WHAT TO PRODUCE
Locate the line that contains "Wallet Gallery: [54,94,340,304]". Copy it and every following line through the end of the records, exactly, and include nothing else.

Image sequences with motion text
══════════

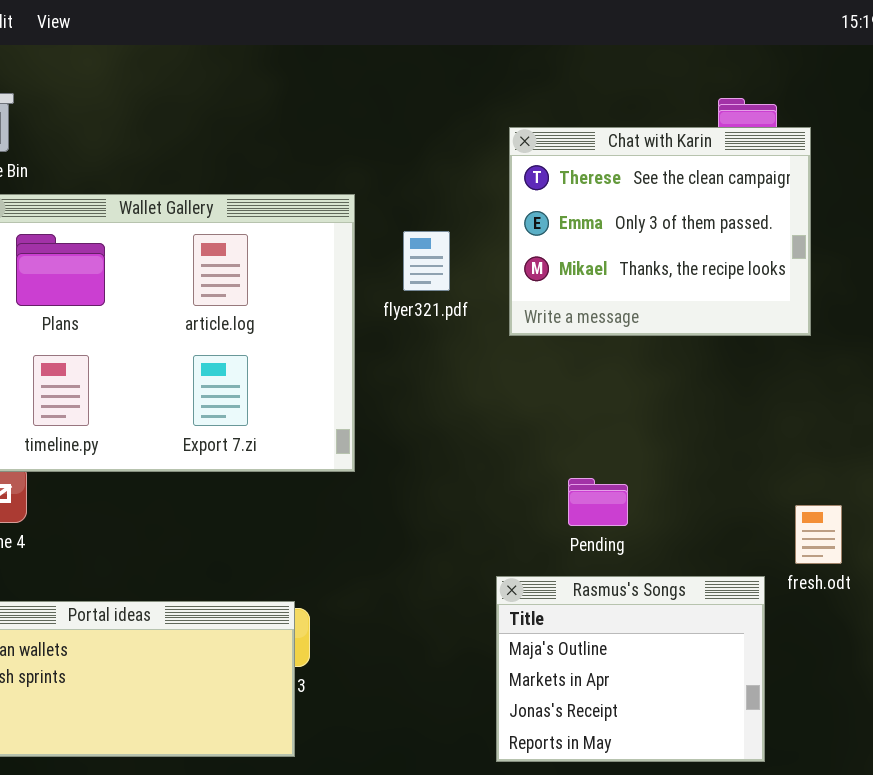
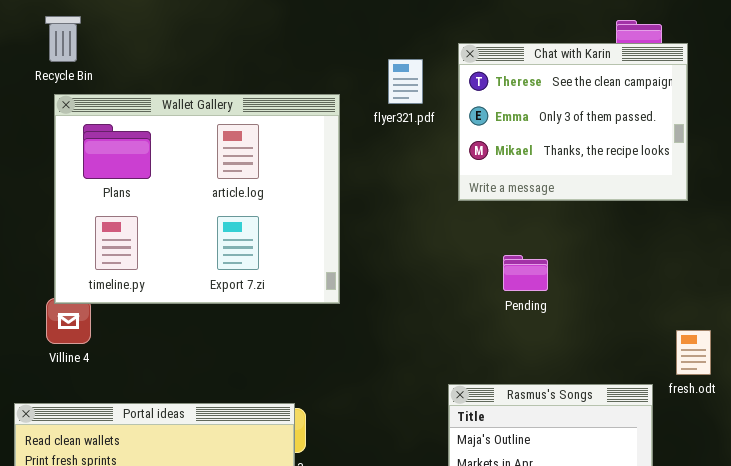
flyer321.pdf: [403,231,450,291] -> [388,59,423,104], moved
Pending: [568,478,628,526] -> [503,255,548,291], moved

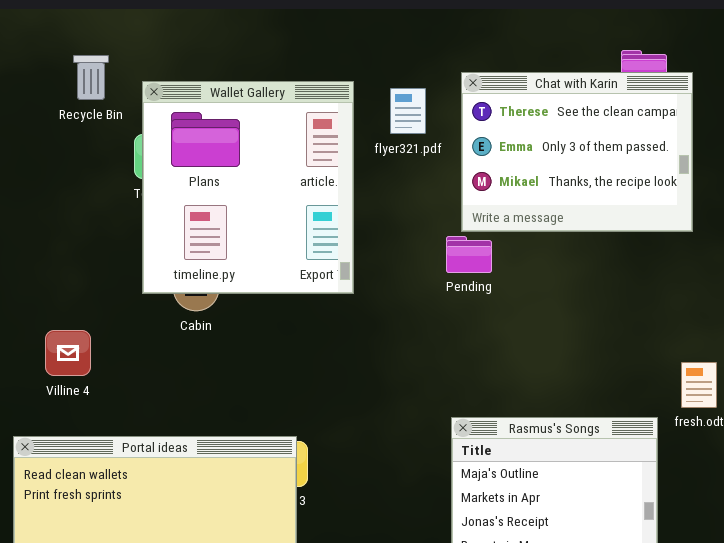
Recycle Bin: [45,16,81,62] -> [73,55,109,100], moved
Wallet Gallery: [54,94,340,304] -> [142,81,354,294], moved, resized
Pending: [503,255,548,291] -> [446,236,492,273], moved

══════════

ANSWER TO THIS TASK
Wallet Gallery: [54,94,340,304] -> [142,81,354,294], moved, resized
Pending: [503,255,548,291] -> [446,236,492,273], moved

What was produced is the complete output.